*** The data Section Begins ***
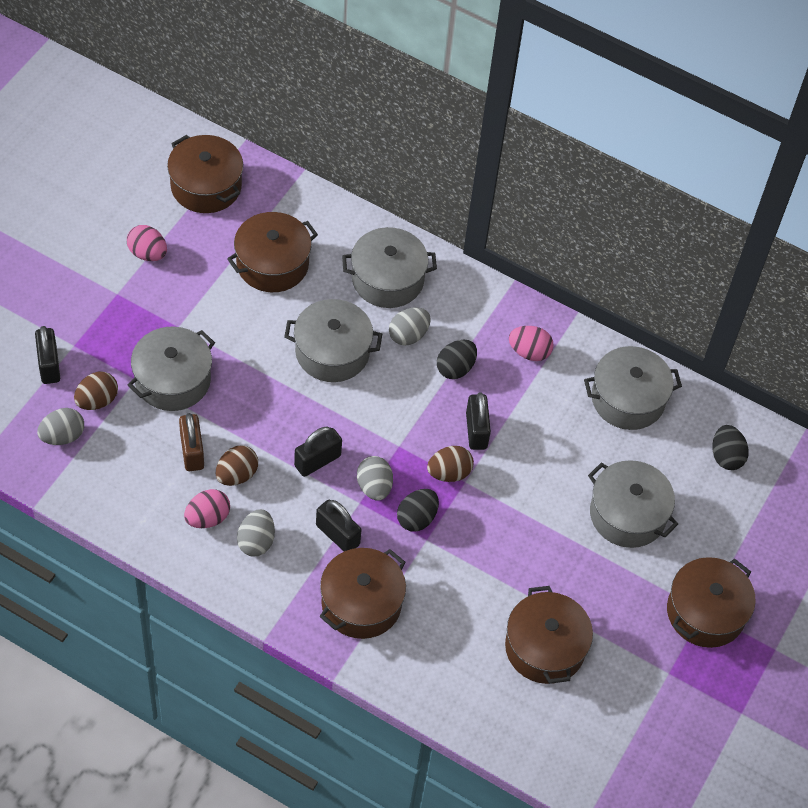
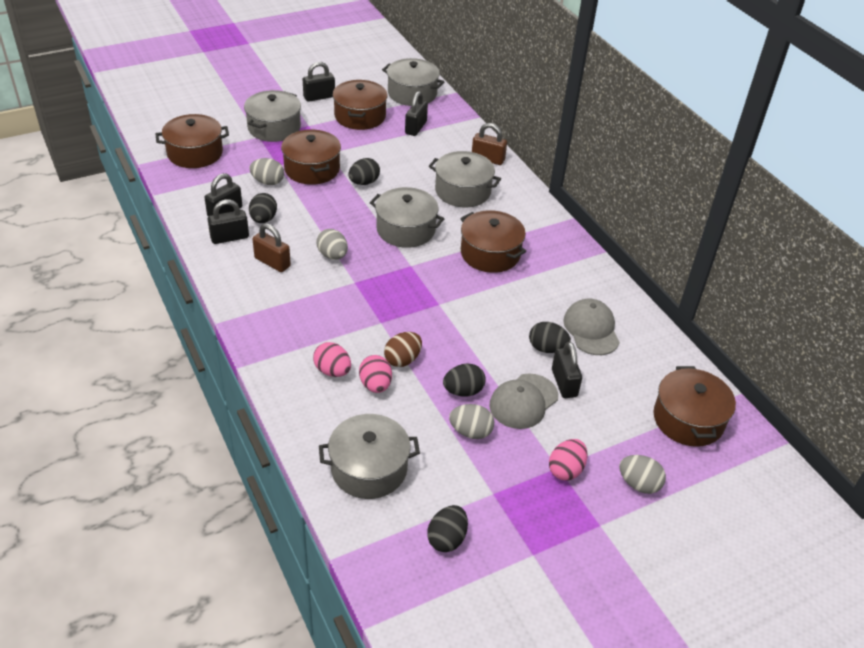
black egg: 3 -> 5
black padlock: 4 -> 5
brown egg: 3 -> 1
brown padlock: 1 -> 2
grey cap: 0 -> 2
*** The data Section Ends ***
What you need to do :: With the images left out, set down each record exactly as it appears.

Result of this exercise ::
black egg: 3 -> 5
black padlock: 4 -> 5
brown egg: 3 -> 1
brown padlock: 1 -> 2
grey cap: 0 -> 2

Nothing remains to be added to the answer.